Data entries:

┌────────

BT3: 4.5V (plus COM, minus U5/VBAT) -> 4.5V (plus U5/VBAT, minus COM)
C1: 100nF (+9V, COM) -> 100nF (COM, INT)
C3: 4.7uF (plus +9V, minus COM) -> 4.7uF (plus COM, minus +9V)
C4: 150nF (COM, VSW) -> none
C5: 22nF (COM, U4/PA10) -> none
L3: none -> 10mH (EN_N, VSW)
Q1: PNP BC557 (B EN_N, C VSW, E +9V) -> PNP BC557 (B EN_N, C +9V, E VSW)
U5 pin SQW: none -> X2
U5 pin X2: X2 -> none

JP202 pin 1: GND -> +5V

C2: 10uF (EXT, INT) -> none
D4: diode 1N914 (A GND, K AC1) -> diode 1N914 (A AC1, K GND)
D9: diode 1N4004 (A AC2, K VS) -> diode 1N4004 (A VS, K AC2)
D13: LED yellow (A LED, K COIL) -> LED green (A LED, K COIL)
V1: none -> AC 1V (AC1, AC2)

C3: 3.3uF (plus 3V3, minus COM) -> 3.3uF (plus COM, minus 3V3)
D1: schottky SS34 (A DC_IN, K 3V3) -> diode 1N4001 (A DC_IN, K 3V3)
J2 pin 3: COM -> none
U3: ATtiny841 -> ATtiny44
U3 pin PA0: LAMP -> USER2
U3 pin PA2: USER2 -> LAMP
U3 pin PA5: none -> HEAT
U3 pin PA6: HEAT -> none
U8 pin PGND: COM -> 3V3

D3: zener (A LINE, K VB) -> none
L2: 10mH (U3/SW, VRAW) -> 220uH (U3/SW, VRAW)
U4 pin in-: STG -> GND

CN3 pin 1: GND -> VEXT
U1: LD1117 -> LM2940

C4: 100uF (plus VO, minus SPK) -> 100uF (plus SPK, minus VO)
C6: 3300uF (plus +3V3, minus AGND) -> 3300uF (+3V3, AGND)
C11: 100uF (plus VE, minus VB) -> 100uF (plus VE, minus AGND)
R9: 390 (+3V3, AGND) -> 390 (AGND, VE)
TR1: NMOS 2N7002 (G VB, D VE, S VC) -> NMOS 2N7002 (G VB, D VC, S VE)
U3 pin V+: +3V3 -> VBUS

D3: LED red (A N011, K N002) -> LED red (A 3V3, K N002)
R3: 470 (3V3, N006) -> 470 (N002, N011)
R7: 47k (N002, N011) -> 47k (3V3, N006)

└────────

Copy all lines above where "minus" is present.

BT3: 4.5V (plus COM, minus U5/VBAT) -> 4.5V (plus U5/VBAT, minus COM)
C3: 4.7uF (plus +9V, minus COM) -> 4.7uF (plus COM, minus +9V)
C3: 3.3uF (plus 3V3, minus COM) -> 3.3uF (plus COM, minus 3V3)
C4: 100uF (plus VO, minus SPK) -> 100uF (plus SPK, minus VO)
C6: 3300uF (plus +3V3, minus AGND) -> 3300uF (+3V3, AGND)
C11: 100uF (plus VE, minus VB) -> 100uF (plus VE, minus AGND)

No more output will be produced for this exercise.